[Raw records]
# # #
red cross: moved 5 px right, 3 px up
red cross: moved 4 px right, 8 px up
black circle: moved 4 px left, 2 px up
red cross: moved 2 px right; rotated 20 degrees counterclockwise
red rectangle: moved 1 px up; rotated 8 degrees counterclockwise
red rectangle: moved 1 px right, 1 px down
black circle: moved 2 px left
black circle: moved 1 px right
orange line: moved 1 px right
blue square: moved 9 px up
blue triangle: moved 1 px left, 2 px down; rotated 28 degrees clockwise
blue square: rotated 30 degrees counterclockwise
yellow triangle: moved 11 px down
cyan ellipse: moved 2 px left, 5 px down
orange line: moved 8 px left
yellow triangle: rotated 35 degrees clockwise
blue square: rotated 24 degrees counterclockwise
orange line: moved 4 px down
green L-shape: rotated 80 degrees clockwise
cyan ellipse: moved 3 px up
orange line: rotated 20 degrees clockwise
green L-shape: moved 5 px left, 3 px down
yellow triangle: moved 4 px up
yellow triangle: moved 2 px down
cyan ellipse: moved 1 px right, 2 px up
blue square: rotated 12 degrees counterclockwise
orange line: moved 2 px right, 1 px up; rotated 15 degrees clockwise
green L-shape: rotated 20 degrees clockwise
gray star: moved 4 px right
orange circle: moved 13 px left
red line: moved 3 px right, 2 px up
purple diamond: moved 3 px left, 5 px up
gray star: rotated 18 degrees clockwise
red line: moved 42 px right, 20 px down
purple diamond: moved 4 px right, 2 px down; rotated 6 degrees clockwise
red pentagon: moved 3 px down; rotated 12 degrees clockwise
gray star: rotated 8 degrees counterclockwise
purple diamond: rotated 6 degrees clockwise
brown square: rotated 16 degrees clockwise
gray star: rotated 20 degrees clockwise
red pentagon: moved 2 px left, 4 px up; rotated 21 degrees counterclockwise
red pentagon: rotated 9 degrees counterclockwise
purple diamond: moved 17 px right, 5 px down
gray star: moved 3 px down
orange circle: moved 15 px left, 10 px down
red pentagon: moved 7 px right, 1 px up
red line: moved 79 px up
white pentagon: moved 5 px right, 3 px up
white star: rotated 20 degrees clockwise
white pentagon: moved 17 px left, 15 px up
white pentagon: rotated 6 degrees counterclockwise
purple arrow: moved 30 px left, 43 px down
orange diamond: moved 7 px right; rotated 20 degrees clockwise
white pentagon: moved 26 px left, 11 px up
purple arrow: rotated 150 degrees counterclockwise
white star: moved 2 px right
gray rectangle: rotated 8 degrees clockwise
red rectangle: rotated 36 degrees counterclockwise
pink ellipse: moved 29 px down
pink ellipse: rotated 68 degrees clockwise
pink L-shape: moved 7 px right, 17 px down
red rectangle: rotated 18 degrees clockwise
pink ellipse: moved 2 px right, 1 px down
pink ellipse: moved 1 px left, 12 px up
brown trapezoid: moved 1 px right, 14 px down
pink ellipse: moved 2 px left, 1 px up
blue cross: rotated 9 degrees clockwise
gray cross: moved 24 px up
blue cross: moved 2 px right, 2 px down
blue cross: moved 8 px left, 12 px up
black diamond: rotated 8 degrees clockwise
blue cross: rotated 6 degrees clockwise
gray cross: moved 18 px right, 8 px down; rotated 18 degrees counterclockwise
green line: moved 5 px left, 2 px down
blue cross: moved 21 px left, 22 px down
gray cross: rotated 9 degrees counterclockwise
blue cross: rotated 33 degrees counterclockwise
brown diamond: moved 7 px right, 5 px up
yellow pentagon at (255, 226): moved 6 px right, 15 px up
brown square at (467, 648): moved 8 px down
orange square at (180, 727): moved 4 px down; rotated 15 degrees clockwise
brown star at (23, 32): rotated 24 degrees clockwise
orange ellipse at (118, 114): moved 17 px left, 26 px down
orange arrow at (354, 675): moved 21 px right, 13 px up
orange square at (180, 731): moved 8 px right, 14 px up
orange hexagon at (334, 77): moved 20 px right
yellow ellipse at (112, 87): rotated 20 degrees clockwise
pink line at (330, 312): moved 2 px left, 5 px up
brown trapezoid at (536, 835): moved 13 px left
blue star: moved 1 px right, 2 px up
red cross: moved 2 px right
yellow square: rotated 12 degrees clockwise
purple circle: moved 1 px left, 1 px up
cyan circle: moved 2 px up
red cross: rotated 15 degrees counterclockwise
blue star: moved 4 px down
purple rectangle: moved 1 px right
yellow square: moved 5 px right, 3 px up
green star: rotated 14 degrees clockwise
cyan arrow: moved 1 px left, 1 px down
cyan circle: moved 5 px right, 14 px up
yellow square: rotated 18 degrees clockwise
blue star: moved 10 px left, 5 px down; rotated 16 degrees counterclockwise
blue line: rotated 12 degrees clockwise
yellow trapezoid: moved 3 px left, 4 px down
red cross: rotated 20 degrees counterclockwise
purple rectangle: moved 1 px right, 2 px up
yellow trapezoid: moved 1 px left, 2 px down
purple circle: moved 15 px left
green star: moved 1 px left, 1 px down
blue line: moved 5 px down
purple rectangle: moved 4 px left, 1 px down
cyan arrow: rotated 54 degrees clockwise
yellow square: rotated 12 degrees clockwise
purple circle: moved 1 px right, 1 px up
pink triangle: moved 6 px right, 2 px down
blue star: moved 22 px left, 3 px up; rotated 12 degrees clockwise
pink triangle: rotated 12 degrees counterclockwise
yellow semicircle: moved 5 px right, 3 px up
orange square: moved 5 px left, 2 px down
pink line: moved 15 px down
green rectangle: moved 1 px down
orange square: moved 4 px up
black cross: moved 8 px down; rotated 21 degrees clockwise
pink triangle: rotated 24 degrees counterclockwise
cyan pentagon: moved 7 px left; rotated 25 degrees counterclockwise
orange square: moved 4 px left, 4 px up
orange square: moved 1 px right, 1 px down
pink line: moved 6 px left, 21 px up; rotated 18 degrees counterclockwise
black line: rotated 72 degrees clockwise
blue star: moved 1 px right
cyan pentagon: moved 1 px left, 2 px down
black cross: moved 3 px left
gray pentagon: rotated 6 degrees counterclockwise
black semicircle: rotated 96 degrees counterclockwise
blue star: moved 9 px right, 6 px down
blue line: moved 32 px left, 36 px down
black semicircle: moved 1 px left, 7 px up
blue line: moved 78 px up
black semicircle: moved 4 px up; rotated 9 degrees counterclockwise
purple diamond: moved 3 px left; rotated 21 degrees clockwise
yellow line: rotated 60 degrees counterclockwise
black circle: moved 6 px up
# # #
Swap every "counterclockwise" for "anticlockwise" throughout the material. Give all its lines again with nothing else changed.

▶ **Finished answer**
red cross: moved 5 px right, 3 px up
red cross: moved 4 px right, 8 px up
black circle: moved 4 px left, 2 px up
red cross: moved 2 px right; rotated 20 degrees anticlockwise
red rectangle: moved 1 px up; rotated 8 degrees anticlockwise
red rectangle: moved 1 px right, 1 px down
black circle: moved 2 px left
black circle: moved 1 px right
orange line: moved 1 px right
blue square: moved 9 px up
blue triangle: moved 1 px left, 2 px down; rotated 28 degrees clockwise
blue square: rotated 30 degrees anticlockwise
yellow triangle: moved 11 px down
cyan ellipse: moved 2 px left, 5 px down
orange line: moved 8 px left
yellow triangle: rotated 35 degrees clockwise
blue square: rotated 24 degrees anticlockwise
orange line: moved 4 px down
green L-shape: rotated 80 degrees clockwise
cyan ellipse: moved 3 px up
orange line: rotated 20 degrees clockwise
green L-shape: moved 5 px left, 3 px down
yellow triangle: moved 4 px up
yellow triangle: moved 2 px down
cyan ellipse: moved 1 px right, 2 px up
blue square: rotated 12 degrees anticlockwise
orange line: moved 2 px right, 1 px up; rotated 15 degrees clockwise
green L-shape: rotated 20 degrees clockwise
gray star: moved 4 px right
orange circle: moved 13 px left
red line: moved 3 px right, 2 px up
purple diamond: moved 3 px left, 5 px up
gray star: rotated 18 degrees clockwise
red line: moved 42 px right, 20 px down
purple diamond: moved 4 px right, 2 px down; rotated 6 degrees clockwise
red pentagon: moved 3 px down; rotated 12 degrees clockwise
gray star: rotated 8 degrees anticlockwise
purple diamond: rotated 6 degrees clockwise
brown square: rotated 16 degrees clockwise
gray star: rotated 20 degrees clockwise
red pentagon: moved 2 px left, 4 px up; rotated 21 degrees anticlockwise
red pentagon: rotated 9 degrees anticlockwise
purple diamond: moved 17 px right, 5 px down
gray star: moved 3 px down
orange circle: moved 15 px left, 10 px down
red pentagon: moved 7 px right, 1 px up
red line: moved 79 px up
white pentagon: moved 5 px right, 3 px up
white star: rotated 20 degrees clockwise
white pentagon: moved 17 px left, 15 px up
white pentagon: rotated 6 degrees anticlockwise
purple arrow: moved 30 px left, 43 px down
orange diamond: moved 7 px right; rotated 20 degrees clockwise
white pentagon: moved 26 px left, 11 px up
purple arrow: rotated 150 degrees anticlockwise
white star: moved 2 px right
gray rectangle: rotated 8 degrees clockwise
red rectangle: rotated 36 degrees anticlockwise
pink ellipse: moved 29 px down
pink ellipse: rotated 68 degrees clockwise
pink L-shape: moved 7 px right, 17 px down
red rectangle: rotated 18 degrees clockwise
pink ellipse: moved 2 px right, 1 px down
pink ellipse: moved 1 px left, 12 px up
brown trapezoid: moved 1 px right, 14 px down
pink ellipse: moved 2 px left, 1 px up
blue cross: rotated 9 degrees clockwise
gray cross: moved 24 px up
blue cross: moved 2 px right, 2 px down
blue cross: moved 8 px left, 12 px up
black diamond: rotated 8 degrees clockwise
blue cross: rotated 6 degrees clockwise
gray cross: moved 18 px right, 8 px down; rotated 18 degrees anticlockwise
green line: moved 5 px left, 2 px down
blue cross: moved 21 px left, 22 px down
gray cross: rotated 9 degrees anticlockwise
blue cross: rotated 33 degrees anticlockwise
brown diamond: moved 7 px right, 5 px up
yellow pentagon at (255, 226): moved 6 px right, 15 px up
brown square at (467, 648): moved 8 px down
orange square at (180, 727): moved 4 px down; rotated 15 degrees clockwise
brown star at (23, 32): rotated 24 degrees clockwise
orange ellipse at (118, 114): moved 17 px left, 26 px down
orange arrow at (354, 675): moved 21 px right, 13 px up
orange square at (180, 731): moved 8 px right, 14 px up
orange hexagon at (334, 77): moved 20 px right
yellow ellipse at (112, 87): rotated 20 degrees clockwise
pink line at (330, 312): moved 2 px left, 5 px up
brown trapezoid at (536, 835): moved 13 px left
blue star: moved 1 px right, 2 px up
red cross: moved 2 px right
yellow square: rotated 12 degrees clockwise
purple circle: moved 1 px left, 1 px up
cyan circle: moved 2 px up
red cross: rotated 15 degrees anticlockwise
blue star: moved 4 px down
purple rectangle: moved 1 px right
yellow square: moved 5 px right, 3 px up
green star: rotated 14 degrees clockwise
cyan arrow: moved 1 px left, 1 px down
cyan circle: moved 5 px right, 14 px up
yellow square: rotated 18 degrees clockwise
blue star: moved 10 px left, 5 px down; rotated 16 degrees anticlockwise
blue line: rotated 12 degrees clockwise
yellow trapezoid: moved 3 px left, 4 px down
red cross: rotated 20 degrees anticlockwise
purple rectangle: moved 1 px right, 2 px up
yellow trapezoid: moved 1 px left, 2 px down
purple circle: moved 15 px left
green star: moved 1 px left, 1 px down
blue line: moved 5 px down
purple rectangle: moved 4 px left, 1 px down
cyan arrow: rotated 54 degrees clockwise
yellow square: rotated 12 degrees clockwise
purple circle: moved 1 px right, 1 px up
pink triangle: moved 6 px right, 2 px down
blue star: moved 22 px left, 3 px up; rotated 12 degrees clockwise
pink triangle: rotated 12 degrees anticlockwise
yellow semicircle: moved 5 px right, 3 px up
orange square: moved 5 px left, 2 px down
pink line: moved 15 px down
green rectangle: moved 1 px down
orange square: moved 4 px up
black cross: moved 8 px down; rotated 21 degrees clockwise
pink triangle: rotated 24 degrees anticlockwise
cyan pentagon: moved 7 px left; rotated 25 degrees anticlockwise
orange square: moved 4 px left, 4 px up
orange square: moved 1 px right, 1 px down
pink line: moved 6 px left, 21 px up; rotated 18 degrees anticlockwise
black line: rotated 72 degrees clockwise
blue star: moved 1 px right
cyan pentagon: moved 1 px left, 2 px down
black cross: moved 3 px left
gray pentagon: rotated 6 degrees anticlockwise
black semicircle: rotated 96 degrees anticlockwise
blue star: moved 9 px right, 6 px down
blue line: moved 32 px left, 36 px down
black semicircle: moved 1 px left, 7 px up
blue line: moved 78 px up
black semicircle: moved 4 px up; rotated 9 degrees anticlockwise
purple diamond: moved 3 px left; rotated 21 degrees clockwise
yellow line: rotated 60 degrees anticlockwise
black circle: moved 6 px up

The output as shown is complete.